Entries taken from a collection
☆ ☆ ☆
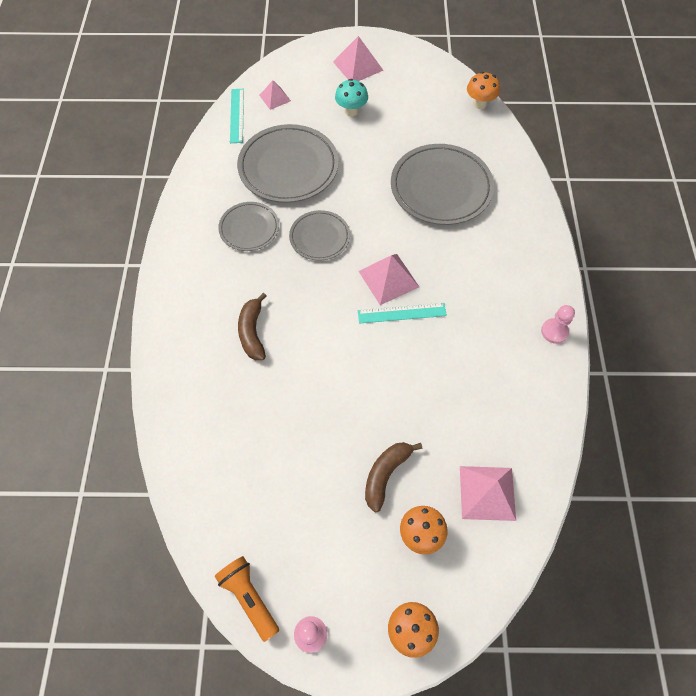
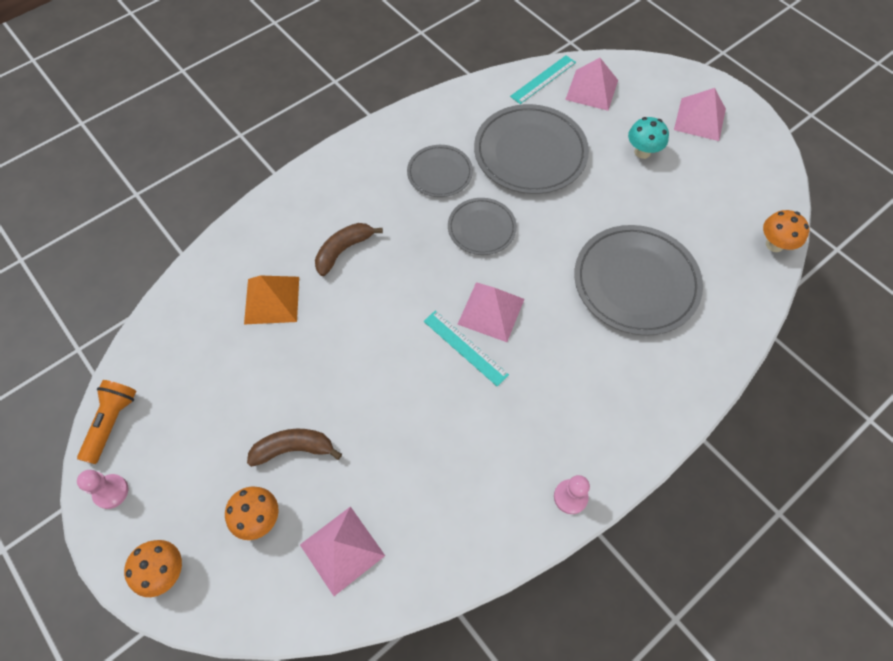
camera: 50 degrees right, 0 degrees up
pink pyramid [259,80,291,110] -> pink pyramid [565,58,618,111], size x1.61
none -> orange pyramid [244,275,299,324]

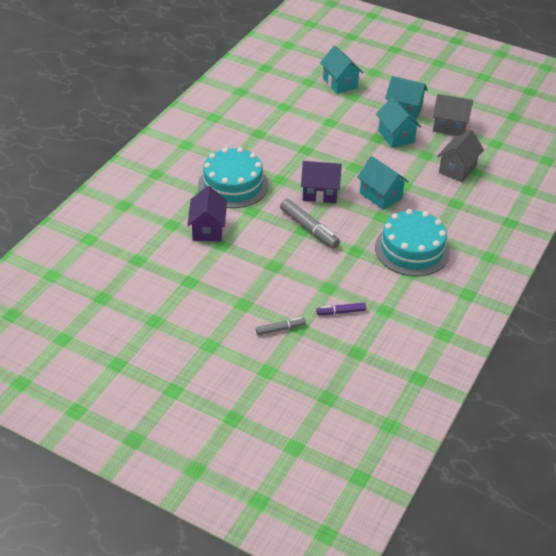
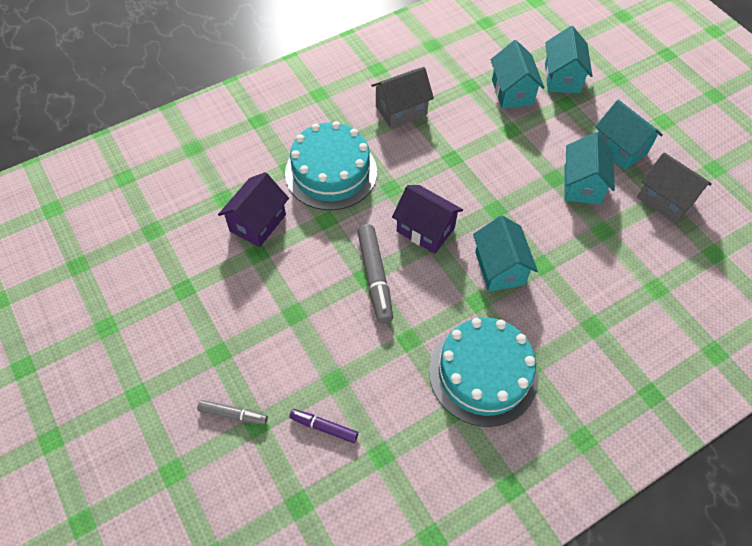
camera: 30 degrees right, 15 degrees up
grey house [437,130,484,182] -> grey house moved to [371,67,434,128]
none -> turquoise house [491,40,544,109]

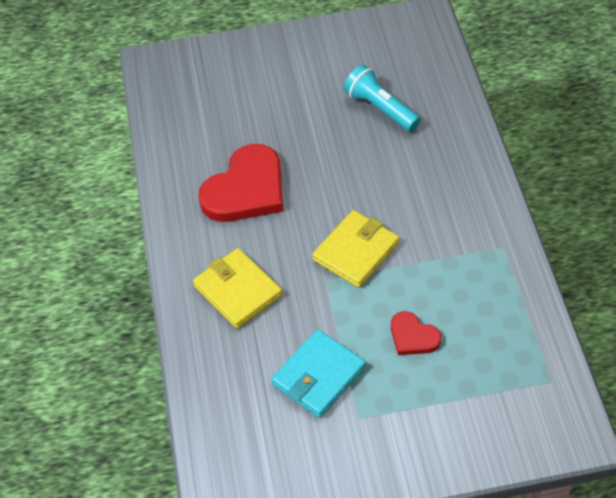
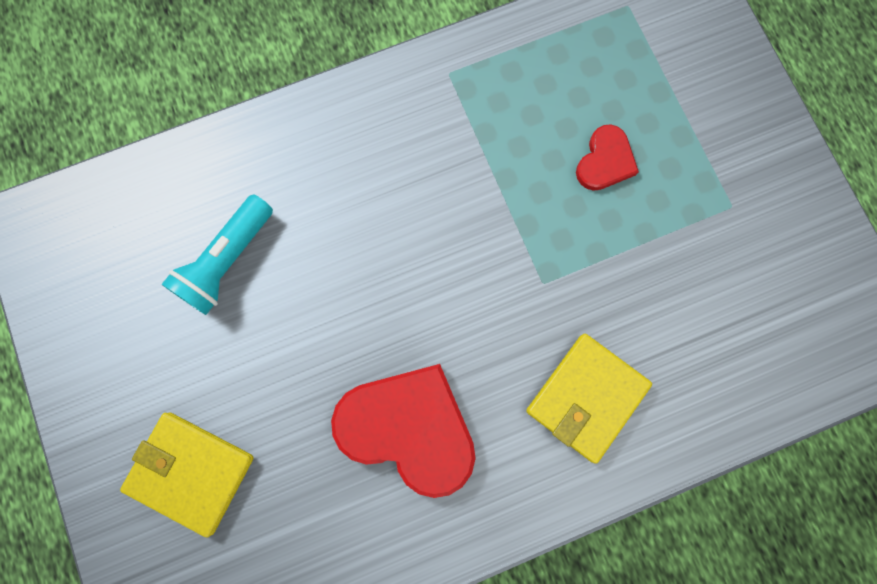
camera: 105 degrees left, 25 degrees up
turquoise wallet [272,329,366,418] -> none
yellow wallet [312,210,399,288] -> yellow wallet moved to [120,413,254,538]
☆ ☆ ☆
HOW TO COMPLETE THIS TASK
With pictures left out, repeat exactly the lines from the line bearing "grey house [437,130,484,182]" through the final line of the records above.

TASK ANSWER
grey house [437,130,484,182] -> grey house moved to [371,67,434,128]
none -> turquoise house [491,40,544,109]

camera: 105 degrees left, 25 degrees up
turquoise wallet [272,329,366,418] -> none
yellow wallet [312,210,399,288] -> yellow wallet moved to [120,413,254,538]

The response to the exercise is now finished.